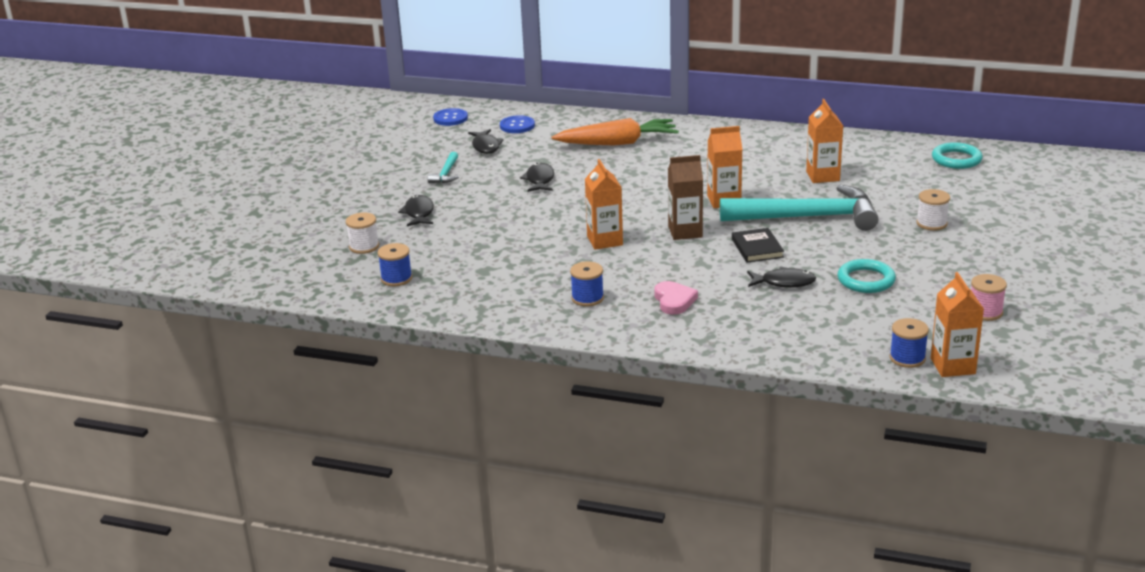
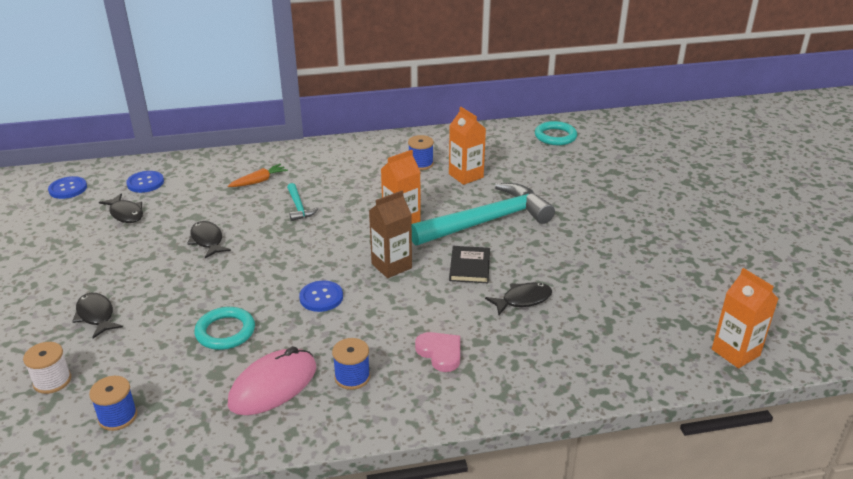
camera: 30 degrees left, 5 degrees up
(446, 174) = (100, 257): turquoise hammer -> turquoise hammer (299, 207)
(521, 288) = (273, 386): none -> pink mouse
(605, 241) = (321, 297): orange carton -> blue button
(617, 143) = (259, 181): orange carrot -> orange carrot, size x0.50
(757, 248) = (469, 267): black book -> black book turned 45 degrees clockwise
(866, 280) = (588, 277): turquoise ring -> turquoise ring (225, 332)
(907, 358) = (693, 355): blue spool -> blue spool (420, 164)
(931, 223) = (589, 202): white spool -> none
(985, 312) = (707, 283): pink spool -> none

**********

## What you should do
In the entries above, find every line with the word "orange" and list it.

## Task result
(605, 241) = (321, 297): orange carton -> blue button
(617, 143) = (259, 181): orange carrot -> orange carrot, size x0.50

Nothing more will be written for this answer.